#### RECORDS FOR THIS TASK:
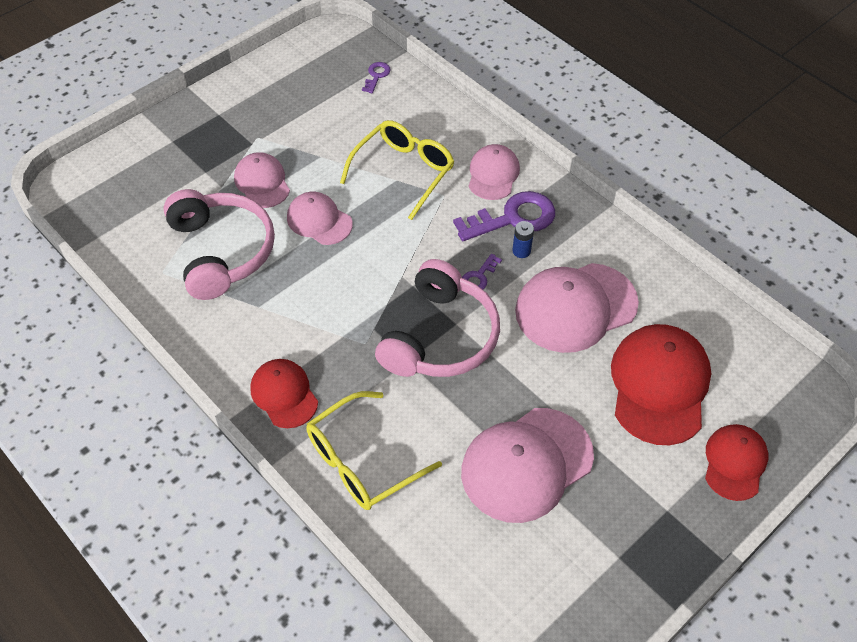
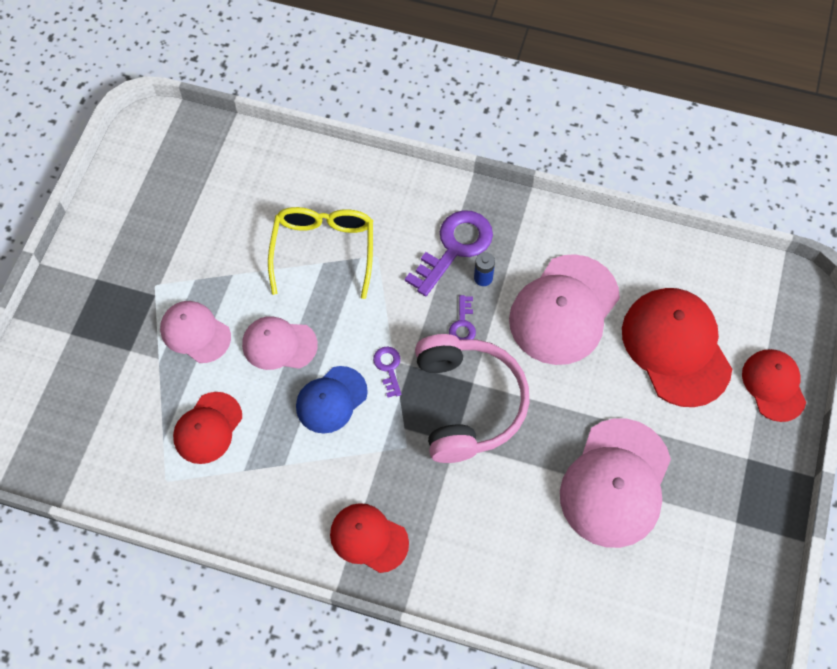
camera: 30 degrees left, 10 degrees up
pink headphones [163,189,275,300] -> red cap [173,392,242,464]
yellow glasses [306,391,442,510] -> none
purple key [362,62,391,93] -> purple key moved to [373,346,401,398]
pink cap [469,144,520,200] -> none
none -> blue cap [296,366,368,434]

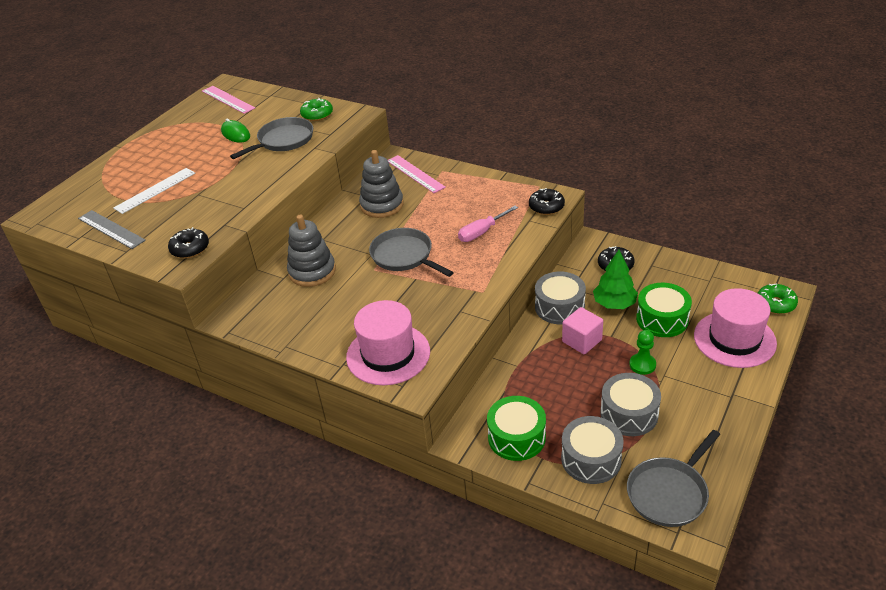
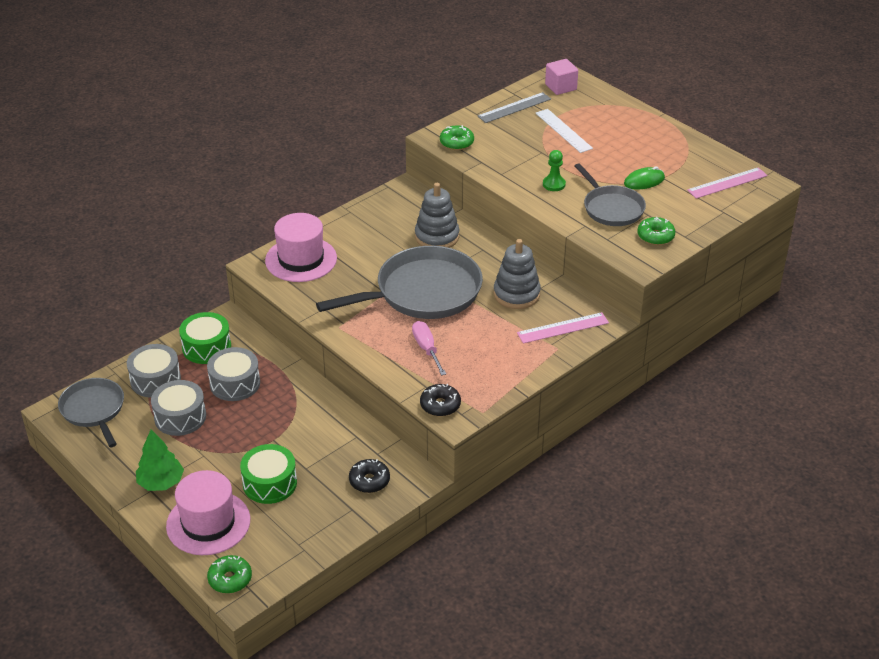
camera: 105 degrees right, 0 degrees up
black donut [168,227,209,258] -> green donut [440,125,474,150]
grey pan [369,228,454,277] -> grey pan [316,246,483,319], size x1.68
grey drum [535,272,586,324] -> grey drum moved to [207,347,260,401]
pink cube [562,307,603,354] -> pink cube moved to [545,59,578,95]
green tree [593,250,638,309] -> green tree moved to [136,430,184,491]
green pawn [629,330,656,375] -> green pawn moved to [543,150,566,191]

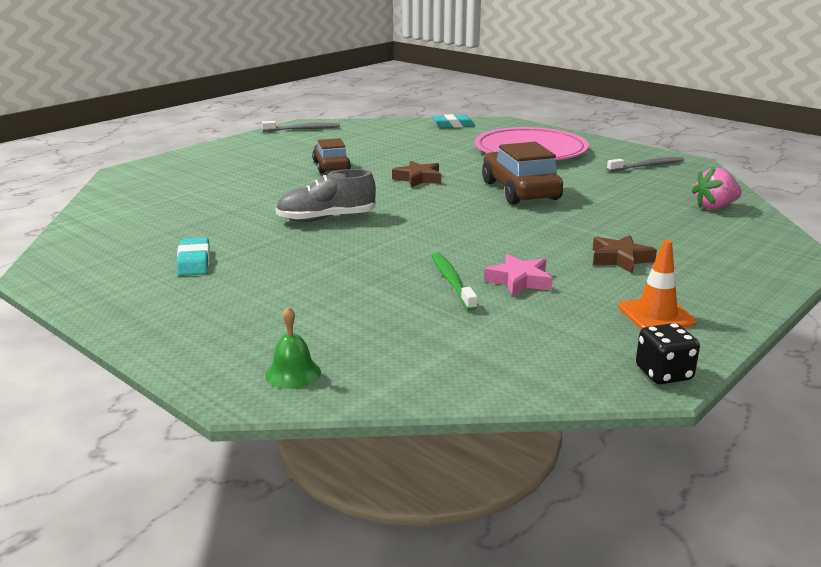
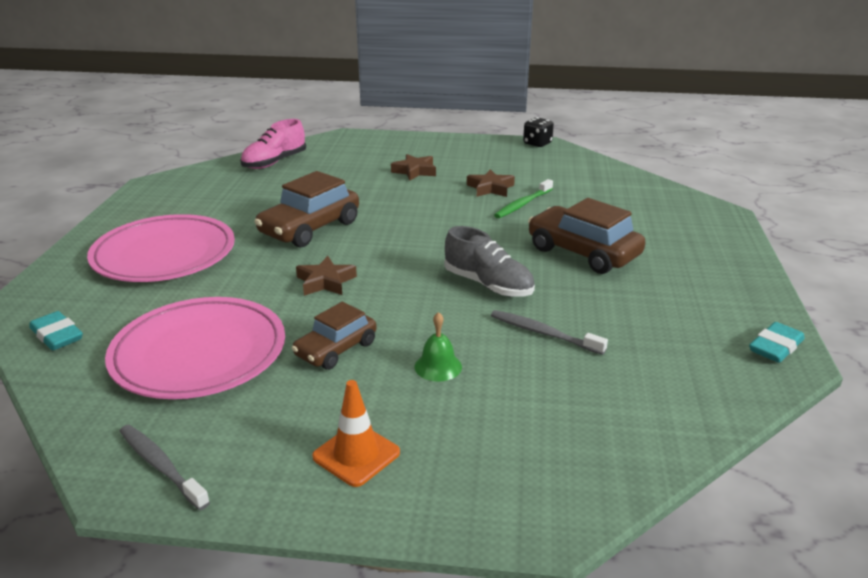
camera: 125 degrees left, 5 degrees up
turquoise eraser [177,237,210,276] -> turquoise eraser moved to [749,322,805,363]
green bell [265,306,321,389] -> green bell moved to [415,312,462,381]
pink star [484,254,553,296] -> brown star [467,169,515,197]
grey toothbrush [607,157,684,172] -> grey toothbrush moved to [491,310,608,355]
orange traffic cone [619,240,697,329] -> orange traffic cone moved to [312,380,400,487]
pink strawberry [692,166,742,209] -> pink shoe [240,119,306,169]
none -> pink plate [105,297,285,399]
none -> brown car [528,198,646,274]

#### EXERCISE DETAILS:
Copy nothing but the lines from the first one in the listing through the line with "turquoise eraser [177,237,210,276]", and omit the pictures.

#### RESULT OF THE TASK:
camera: 30 degrees left, 10 degrees up
pink headphones [163,189,275,300] -> red cap [173,392,242,464]
yellow glasses [306,391,442,510] -> none
purple key [362,62,391,93] -> purple key moved to [373,346,401,398]
pink cap [469,144,520,200] -> none
none -> blue cap [296,366,368,434]

camera: 105 degrees right, 0 degrees up
black donut [168,227,209,258] -> green donut [440,125,474,150]
grey pan [369,228,454,277] -> grey pan [316,246,483,319], size x1.68
grey drum [535,272,586,324] -> grey drum moved to [207,347,260,401]
pink cube [562,307,603,354] -> pink cube moved to [545,59,578,95]
green tree [593,250,638,309] -> green tree moved to [136,430,184,491]
green pawn [629,330,656,375] -> green pawn moved to [543,150,566,191]

camera: 125 degrees left, 5 degrees up
turquoise eraser [177,237,210,276] -> turquoise eraser moved to [749,322,805,363]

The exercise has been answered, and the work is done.